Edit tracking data
_ _ _ _ _ _ _

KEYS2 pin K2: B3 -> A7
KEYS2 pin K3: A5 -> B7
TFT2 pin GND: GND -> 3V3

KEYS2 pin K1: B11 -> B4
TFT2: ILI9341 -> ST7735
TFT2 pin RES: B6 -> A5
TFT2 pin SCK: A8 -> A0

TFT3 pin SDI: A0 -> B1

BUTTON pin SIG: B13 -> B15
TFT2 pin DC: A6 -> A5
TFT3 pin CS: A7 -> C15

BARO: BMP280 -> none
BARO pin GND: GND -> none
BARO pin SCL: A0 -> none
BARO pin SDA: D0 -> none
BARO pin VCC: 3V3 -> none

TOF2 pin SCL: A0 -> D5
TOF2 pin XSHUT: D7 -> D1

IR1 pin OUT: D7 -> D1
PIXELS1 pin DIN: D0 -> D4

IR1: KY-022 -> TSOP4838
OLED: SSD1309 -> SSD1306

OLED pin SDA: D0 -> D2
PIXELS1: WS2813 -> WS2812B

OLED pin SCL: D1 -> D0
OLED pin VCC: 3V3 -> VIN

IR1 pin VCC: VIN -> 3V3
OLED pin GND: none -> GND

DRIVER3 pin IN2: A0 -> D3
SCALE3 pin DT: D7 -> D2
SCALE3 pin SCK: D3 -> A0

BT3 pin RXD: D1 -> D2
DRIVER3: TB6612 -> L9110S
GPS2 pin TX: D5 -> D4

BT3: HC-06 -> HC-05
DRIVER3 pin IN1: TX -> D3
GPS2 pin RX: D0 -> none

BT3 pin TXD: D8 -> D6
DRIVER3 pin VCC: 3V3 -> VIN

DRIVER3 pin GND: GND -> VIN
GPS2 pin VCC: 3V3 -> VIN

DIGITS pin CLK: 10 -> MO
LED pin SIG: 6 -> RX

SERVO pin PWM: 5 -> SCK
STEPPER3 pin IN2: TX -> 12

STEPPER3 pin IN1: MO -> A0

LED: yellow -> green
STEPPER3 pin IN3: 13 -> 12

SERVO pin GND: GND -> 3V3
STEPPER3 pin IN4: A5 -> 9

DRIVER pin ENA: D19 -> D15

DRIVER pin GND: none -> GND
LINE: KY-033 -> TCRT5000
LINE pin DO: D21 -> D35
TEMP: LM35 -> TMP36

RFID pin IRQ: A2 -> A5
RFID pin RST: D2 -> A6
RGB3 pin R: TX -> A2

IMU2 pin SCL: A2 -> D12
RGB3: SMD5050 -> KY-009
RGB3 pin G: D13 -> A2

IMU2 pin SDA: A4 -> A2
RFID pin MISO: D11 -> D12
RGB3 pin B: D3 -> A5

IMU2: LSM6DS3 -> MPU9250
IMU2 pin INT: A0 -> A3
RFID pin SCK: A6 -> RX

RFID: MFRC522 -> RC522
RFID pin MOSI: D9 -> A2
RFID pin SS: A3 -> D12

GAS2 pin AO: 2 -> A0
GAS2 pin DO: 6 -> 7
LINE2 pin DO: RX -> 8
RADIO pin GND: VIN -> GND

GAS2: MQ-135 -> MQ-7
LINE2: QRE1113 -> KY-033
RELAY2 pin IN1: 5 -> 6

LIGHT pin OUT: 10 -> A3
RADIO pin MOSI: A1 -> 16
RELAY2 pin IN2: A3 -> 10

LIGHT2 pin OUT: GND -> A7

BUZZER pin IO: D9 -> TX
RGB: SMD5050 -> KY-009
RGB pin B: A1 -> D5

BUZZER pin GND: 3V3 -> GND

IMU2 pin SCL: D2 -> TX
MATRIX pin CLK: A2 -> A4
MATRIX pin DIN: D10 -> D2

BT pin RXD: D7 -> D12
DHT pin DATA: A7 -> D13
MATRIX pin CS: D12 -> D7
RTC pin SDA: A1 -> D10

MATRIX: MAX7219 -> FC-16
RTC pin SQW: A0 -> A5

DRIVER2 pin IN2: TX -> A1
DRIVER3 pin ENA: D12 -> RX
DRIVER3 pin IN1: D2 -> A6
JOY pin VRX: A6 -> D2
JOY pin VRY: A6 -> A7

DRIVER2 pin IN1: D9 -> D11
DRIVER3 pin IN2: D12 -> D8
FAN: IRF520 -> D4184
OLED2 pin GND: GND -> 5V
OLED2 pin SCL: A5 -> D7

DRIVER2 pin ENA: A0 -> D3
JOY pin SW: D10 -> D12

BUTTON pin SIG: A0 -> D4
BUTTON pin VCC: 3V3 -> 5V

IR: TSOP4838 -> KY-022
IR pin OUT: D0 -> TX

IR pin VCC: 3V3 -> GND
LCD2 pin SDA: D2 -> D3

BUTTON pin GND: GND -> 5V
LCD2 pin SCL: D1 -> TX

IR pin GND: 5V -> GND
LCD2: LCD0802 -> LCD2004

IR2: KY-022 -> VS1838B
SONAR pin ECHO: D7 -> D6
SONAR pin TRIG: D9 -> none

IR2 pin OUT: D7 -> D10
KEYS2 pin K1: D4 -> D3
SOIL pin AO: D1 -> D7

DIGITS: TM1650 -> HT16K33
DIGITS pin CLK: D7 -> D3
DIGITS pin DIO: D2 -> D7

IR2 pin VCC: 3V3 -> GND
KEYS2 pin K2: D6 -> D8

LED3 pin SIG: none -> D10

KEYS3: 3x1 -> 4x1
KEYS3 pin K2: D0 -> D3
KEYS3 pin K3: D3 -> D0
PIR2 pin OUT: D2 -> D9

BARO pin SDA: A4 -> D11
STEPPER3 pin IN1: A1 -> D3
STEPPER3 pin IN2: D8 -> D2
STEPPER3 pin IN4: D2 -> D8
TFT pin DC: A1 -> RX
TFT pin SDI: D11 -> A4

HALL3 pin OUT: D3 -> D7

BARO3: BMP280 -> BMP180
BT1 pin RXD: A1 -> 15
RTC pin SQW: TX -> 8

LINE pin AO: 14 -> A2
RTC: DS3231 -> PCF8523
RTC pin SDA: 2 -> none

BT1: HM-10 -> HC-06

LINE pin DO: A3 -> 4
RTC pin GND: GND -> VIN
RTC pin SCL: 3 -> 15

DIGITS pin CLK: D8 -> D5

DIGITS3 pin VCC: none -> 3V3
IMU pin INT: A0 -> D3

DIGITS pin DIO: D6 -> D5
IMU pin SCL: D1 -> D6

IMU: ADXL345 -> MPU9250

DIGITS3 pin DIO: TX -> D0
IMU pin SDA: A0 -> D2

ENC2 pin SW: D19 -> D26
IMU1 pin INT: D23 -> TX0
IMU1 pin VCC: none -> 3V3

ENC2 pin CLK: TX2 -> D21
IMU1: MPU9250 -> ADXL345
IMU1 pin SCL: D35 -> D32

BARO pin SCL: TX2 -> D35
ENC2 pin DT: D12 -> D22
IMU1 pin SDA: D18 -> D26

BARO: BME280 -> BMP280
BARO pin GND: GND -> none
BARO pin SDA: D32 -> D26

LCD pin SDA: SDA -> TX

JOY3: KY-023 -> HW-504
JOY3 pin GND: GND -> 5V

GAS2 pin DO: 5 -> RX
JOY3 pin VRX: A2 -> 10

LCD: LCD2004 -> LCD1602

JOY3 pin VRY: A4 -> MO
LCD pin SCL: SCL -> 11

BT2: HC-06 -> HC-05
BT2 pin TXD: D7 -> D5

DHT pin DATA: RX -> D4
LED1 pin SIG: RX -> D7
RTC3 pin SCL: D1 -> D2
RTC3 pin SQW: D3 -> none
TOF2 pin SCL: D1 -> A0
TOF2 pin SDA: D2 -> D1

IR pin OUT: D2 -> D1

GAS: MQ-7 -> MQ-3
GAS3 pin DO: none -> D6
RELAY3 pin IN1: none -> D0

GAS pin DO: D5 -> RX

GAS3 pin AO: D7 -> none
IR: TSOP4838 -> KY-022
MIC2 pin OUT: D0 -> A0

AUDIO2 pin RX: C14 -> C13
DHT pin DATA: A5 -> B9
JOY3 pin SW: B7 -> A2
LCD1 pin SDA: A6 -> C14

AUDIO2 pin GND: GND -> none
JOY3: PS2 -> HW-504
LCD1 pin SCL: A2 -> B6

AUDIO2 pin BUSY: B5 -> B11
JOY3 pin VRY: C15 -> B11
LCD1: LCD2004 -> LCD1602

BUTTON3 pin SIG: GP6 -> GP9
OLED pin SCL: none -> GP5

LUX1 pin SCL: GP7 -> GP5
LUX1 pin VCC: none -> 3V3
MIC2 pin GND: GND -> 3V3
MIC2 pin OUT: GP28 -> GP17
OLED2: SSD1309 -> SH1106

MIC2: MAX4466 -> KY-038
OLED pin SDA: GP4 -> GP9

_ _ _ _ _ _ _

| Exercise objective |
Please return only the lines above, starting at the line that has "IMU pin SCL: D1 -> D6" and ending at the line that has "BARO pin SCL: TX2 -> D35", keeping both and leaving each one unchanged.

| Result of the task |
IMU pin SCL: D1 -> D6

IMU: ADXL345 -> MPU9250

DIGITS3 pin DIO: TX -> D0
IMU pin SDA: A0 -> D2

ENC2 pin SW: D19 -> D26
IMU1 pin INT: D23 -> TX0
IMU1 pin VCC: none -> 3V3

ENC2 pin CLK: TX2 -> D21
IMU1: MPU9250 -> ADXL345
IMU1 pin SCL: D35 -> D32

BARO pin SCL: TX2 -> D35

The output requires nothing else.